**Available records:**
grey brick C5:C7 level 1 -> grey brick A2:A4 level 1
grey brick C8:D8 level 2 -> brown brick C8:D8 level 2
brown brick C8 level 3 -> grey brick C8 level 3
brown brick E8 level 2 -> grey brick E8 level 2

==

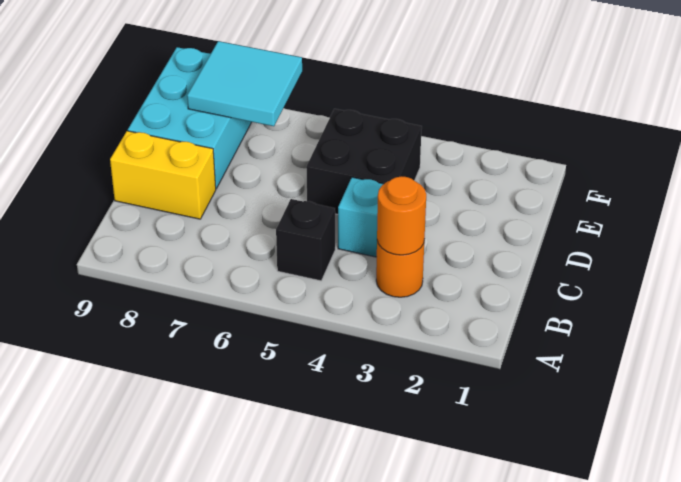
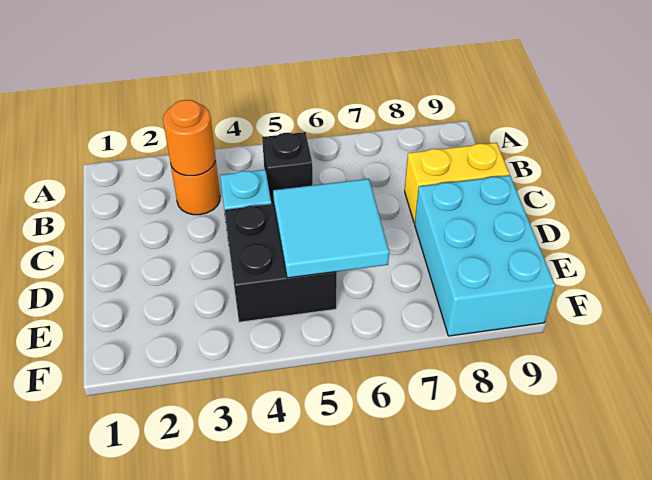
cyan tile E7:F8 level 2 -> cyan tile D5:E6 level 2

---

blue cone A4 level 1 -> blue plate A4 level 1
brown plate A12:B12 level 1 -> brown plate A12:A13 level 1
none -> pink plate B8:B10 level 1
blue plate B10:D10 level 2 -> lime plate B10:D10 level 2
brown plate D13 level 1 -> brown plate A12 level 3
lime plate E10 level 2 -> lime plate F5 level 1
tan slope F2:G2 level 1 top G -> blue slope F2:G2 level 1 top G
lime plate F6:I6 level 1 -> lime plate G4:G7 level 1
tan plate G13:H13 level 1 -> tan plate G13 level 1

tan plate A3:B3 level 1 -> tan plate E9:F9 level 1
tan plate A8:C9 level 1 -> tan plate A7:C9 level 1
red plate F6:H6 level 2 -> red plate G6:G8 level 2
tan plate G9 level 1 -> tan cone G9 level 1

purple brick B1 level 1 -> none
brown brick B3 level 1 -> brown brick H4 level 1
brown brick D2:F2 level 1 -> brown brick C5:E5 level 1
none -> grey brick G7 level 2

**Your assignment:**
Could you reproduce exactly the lines of the entries above, from the one with "grey brick C5:C7" through the one with "brown brick E8", and nothing else?

**Answer to this exercise:**
grey brick C5:C7 level 1 -> grey brick A2:A4 level 1
grey brick C8:D8 level 2 -> brown brick C8:D8 level 2
brown brick C8 level 3 -> grey brick C8 level 3
brown brick E8 level 2 -> grey brick E8 level 2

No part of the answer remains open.